# Exercise brief
Which lines in the records below hold the word "green"? Copy each of them.

━━━ The data

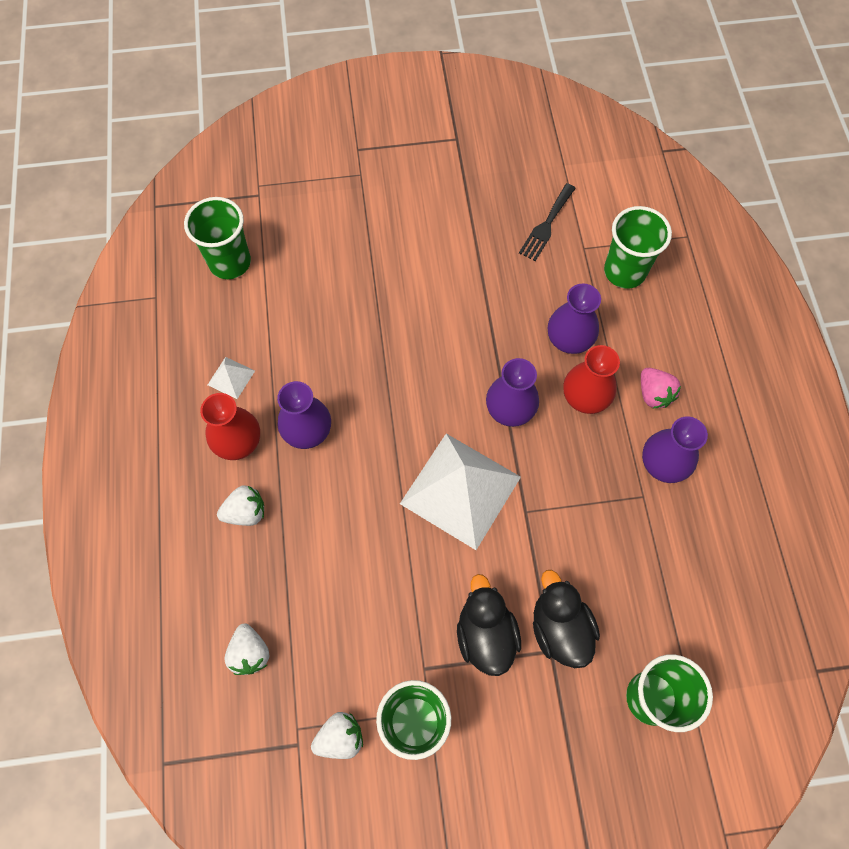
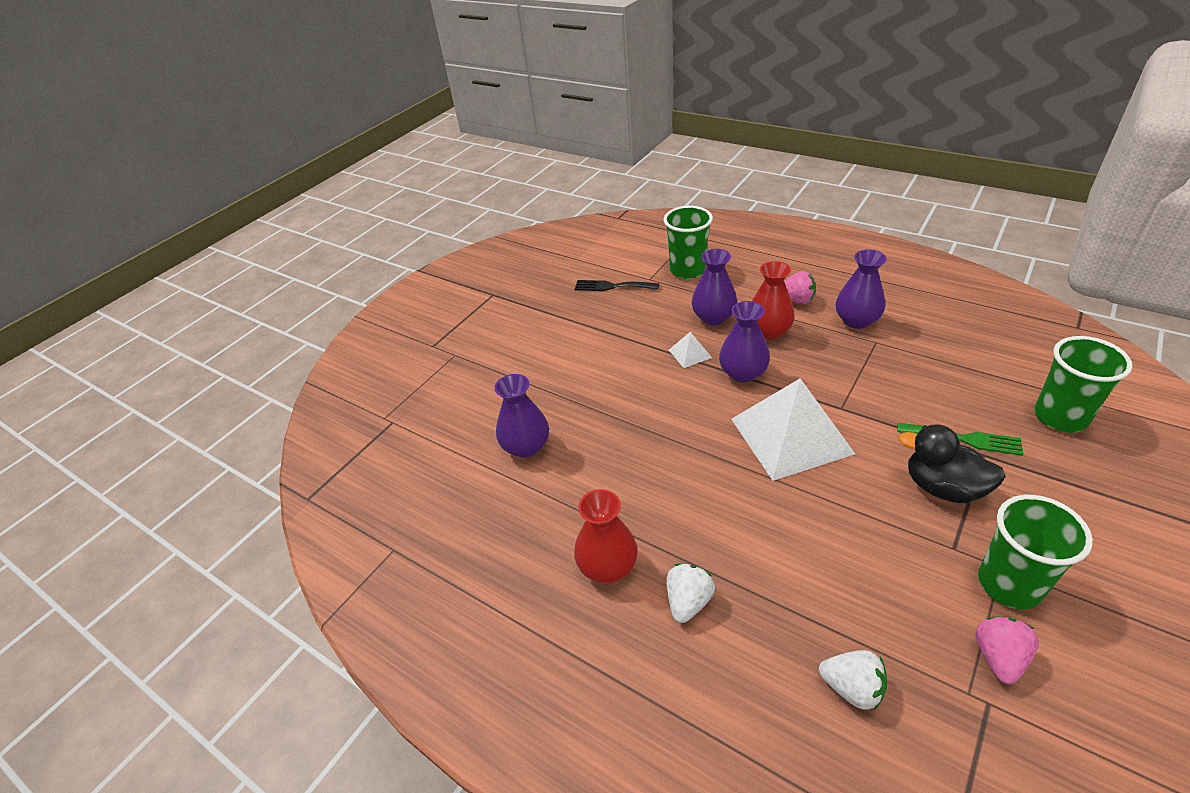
camera: 45 degrees left, 25 degrees down
(230, 262) = (428, 474): green cup -> none
(231, 377) = (538, 535): white pyramid -> white pyramid (690, 353)
(307, 430) = (645, 507): purple vase -> purple vase (526, 446)
(340, 737) = (998, 657): white strawberry -> pink strawberry
(546, 225) = (612, 286): black fork -> black fork turned 120 degrees clockwise
(559, 628) = (964, 439): black duck -> green fork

━━━━━━

# Answer space
(230, 262) = (428, 474): green cup -> none
(559, 628) = (964, 439): black duck -> green fork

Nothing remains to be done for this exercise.